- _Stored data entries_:
>>
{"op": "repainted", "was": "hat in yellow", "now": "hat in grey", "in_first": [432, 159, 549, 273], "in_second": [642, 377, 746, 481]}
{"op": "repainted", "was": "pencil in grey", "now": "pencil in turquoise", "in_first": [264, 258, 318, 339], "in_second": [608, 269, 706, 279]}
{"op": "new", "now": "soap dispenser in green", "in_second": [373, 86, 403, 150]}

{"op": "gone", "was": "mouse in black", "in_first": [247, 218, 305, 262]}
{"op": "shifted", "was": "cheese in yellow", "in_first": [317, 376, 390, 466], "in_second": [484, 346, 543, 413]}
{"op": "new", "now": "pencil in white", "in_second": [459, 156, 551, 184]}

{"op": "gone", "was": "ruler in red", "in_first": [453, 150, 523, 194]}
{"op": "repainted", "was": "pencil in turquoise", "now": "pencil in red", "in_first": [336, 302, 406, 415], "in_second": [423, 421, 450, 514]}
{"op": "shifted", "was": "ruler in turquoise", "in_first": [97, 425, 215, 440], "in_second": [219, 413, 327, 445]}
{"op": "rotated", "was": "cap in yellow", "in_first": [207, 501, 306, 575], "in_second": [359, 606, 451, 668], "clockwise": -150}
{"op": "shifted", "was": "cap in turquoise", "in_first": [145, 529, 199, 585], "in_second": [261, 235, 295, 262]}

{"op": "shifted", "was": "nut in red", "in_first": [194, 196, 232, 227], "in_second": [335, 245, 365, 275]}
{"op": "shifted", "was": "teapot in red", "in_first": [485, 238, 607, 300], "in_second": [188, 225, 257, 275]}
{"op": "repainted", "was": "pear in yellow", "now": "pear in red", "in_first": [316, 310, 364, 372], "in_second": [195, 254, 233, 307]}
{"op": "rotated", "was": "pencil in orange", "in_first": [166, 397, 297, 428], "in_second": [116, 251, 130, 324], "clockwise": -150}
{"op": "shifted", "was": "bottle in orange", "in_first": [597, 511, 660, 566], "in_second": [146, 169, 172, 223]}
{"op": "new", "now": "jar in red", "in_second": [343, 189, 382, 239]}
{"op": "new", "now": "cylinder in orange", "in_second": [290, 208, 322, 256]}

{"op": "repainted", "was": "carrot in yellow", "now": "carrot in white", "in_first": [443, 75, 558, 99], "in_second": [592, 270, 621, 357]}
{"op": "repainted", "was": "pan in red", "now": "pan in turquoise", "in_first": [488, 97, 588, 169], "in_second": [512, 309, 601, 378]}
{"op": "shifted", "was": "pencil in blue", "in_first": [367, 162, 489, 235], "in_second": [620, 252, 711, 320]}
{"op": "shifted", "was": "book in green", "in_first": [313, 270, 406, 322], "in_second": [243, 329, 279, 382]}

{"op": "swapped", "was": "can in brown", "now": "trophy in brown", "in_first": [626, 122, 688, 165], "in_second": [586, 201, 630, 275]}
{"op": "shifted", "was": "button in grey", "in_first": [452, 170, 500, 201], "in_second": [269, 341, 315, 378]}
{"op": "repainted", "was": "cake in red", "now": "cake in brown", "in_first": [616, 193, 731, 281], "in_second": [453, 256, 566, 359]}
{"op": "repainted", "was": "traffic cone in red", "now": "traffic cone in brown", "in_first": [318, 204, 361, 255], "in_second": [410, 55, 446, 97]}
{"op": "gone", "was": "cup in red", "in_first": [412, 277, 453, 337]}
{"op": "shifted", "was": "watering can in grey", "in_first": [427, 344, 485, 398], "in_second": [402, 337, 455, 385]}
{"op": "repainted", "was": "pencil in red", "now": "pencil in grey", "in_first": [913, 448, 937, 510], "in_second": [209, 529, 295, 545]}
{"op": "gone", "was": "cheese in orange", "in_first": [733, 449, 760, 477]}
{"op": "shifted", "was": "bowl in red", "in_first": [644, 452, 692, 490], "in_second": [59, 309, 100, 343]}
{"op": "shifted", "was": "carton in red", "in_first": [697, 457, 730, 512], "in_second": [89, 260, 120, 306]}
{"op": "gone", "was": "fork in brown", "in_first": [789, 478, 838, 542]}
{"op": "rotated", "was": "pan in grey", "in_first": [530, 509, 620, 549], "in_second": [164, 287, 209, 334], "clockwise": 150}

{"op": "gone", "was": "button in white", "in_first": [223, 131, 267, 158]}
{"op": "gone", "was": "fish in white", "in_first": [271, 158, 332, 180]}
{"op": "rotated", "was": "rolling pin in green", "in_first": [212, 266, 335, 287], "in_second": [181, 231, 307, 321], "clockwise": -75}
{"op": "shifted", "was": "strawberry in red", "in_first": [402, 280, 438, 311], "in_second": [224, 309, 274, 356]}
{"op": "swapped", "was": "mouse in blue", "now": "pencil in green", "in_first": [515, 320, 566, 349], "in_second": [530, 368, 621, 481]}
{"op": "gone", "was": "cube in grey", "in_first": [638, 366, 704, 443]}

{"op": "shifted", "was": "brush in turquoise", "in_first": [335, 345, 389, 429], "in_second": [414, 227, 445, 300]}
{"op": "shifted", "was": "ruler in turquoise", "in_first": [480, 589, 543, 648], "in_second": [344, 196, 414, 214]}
<<
- _GOAL OF THE EXERCISE_:
Print every line of the records exactly. Omit nothing.

- _YOUR RESPONSE_:
{"op": "repainted", "was": "hat in yellow", "now": "hat in grey", "in_first": [432, 159, 549, 273], "in_second": [642, 377, 746, 481]}
{"op": "repainted", "was": "pencil in grey", "now": "pencil in turquoise", "in_first": [264, 258, 318, 339], "in_second": [608, 269, 706, 279]}
{"op": "new", "now": "soap dispenser in green", "in_second": [373, 86, 403, 150]}

{"op": "gone", "was": "mouse in black", "in_first": [247, 218, 305, 262]}
{"op": "shifted", "was": "cheese in yellow", "in_first": [317, 376, 390, 466], "in_second": [484, 346, 543, 413]}
{"op": "new", "now": "pencil in white", "in_second": [459, 156, 551, 184]}

{"op": "gone", "was": "ruler in red", "in_first": [453, 150, 523, 194]}
{"op": "repainted", "was": "pencil in turquoise", "now": "pencil in red", "in_first": [336, 302, 406, 415], "in_second": [423, 421, 450, 514]}
{"op": "shifted", "was": "ruler in turquoise", "in_first": [97, 425, 215, 440], "in_second": [219, 413, 327, 445]}
{"op": "rotated", "was": "cap in yellow", "in_first": [207, 501, 306, 575], "in_second": [359, 606, 451, 668], "clockwise": -150}
{"op": "shifted", "was": "cap in turquoise", "in_first": [145, 529, 199, 585], "in_second": [261, 235, 295, 262]}

{"op": "shifted", "was": "nut in red", "in_first": [194, 196, 232, 227], "in_second": [335, 245, 365, 275]}
{"op": "shifted", "was": "teapot in red", "in_first": [485, 238, 607, 300], "in_second": [188, 225, 257, 275]}
{"op": "repainted", "was": "pear in yellow", "now": "pear in red", "in_first": [316, 310, 364, 372], "in_second": [195, 254, 233, 307]}
{"op": "rotated", "was": "pencil in orange", "in_first": [166, 397, 297, 428], "in_second": [116, 251, 130, 324], "clockwise": -150}
{"op": "shifted", "was": "bottle in orange", "in_first": [597, 511, 660, 566], "in_second": [146, 169, 172, 223]}
{"op": "new", "now": "jar in red", "in_second": [343, 189, 382, 239]}
{"op": "new", "now": "cylinder in orange", "in_second": [290, 208, 322, 256]}

{"op": "repainted", "was": "carrot in yellow", "now": "carrot in white", "in_first": [443, 75, 558, 99], "in_second": [592, 270, 621, 357]}
{"op": "repainted", "was": "pan in red", "now": "pan in turquoise", "in_first": [488, 97, 588, 169], "in_second": [512, 309, 601, 378]}
{"op": "shifted", "was": "pencil in blue", "in_first": [367, 162, 489, 235], "in_second": [620, 252, 711, 320]}
{"op": "shifted", "was": "book in green", "in_first": [313, 270, 406, 322], "in_second": [243, 329, 279, 382]}

{"op": "swapped", "was": "can in brown", "now": "trophy in brown", "in_first": [626, 122, 688, 165], "in_second": [586, 201, 630, 275]}
{"op": "shifted", "was": "button in grey", "in_first": [452, 170, 500, 201], "in_second": [269, 341, 315, 378]}
{"op": "repainted", "was": "cake in red", "now": "cake in brown", "in_first": [616, 193, 731, 281], "in_second": [453, 256, 566, 359]}
{"op": "repainted", "was": "traffic cone in red", "now": "traffic cone in brown", "in_first": [318, 204, 361, 255], "in_second": [410, 55, 446, 97]}
{"op": "gone", "was": "cup in red", "in_first": [412, 277, 453, 337]}
{"op": "shifted", "was": "watering can in grey", "in_first": [427, 344, 485, 398], "in_second": [402, 337, 455, 385]}
{"op": "repainted", "was": "pencil in red", "now": "pencil in grey", "in_first": [913, 448, 937, 510], "in_second": [209, 529, 295, 545]}
{"op": "gone", "was": "cheese in orange", "in_first": [733, 449, 760, 477]}
{"op": "shifted", "was": "bowl in red", "in_first": [644, 452, 692, 490], "in_second": [59, 309, 100, 343]}
{"op": "shifted", "was": "carton in red", "in_first": [697, 457, 730, 512], "in_second": [89, 260, 120, 306]}
{"op": "gone", "was": "fork in brown", "in_first": [789, 478, 838, 542]}
{"op": "rotated", "was": "pan in grey", "in_first": [530, 509, 620, 549], "in_second": [164, 287, 209, 334], "clockwise": 150}

{"op": "gone", "was": "button in white", "in_first": [223, 131, 267, 158]}
{"op": "gone", "was": "fish in white", "in_first": [271, 158, 332, 180]}
{"op": "rotated", "was": "rolling pin in green", "in_first": [212, 266, 335, 287], "in_second": [181, 231, 307, 321], "clockwise": -75}
{"op": "shifted", "was": "strawberry in red", "in_first": [402, 280, 438, 311], "in_second": [224, 309, 274, 356]}
{"op": "swapped", "was": "mouse in blue", "now": "pencil in green", "in_first": [515, 320, 566, 349], "in_second": [530, 368, 621, 481]}
{"op": "gone", "was": "cube in grey", "in_first": [638, 366, 704, 443]}

{"op": "shifted", "was": "brush in turquoise", "in_first": [335, 345, 389, 429], "in_second": [414, 227, 445, 300]}
{"op": "shifted", "was": "ruler in turquoise", "in_first": [480, 589, 543, 648], "in_second": [344, 196, 414, 214]}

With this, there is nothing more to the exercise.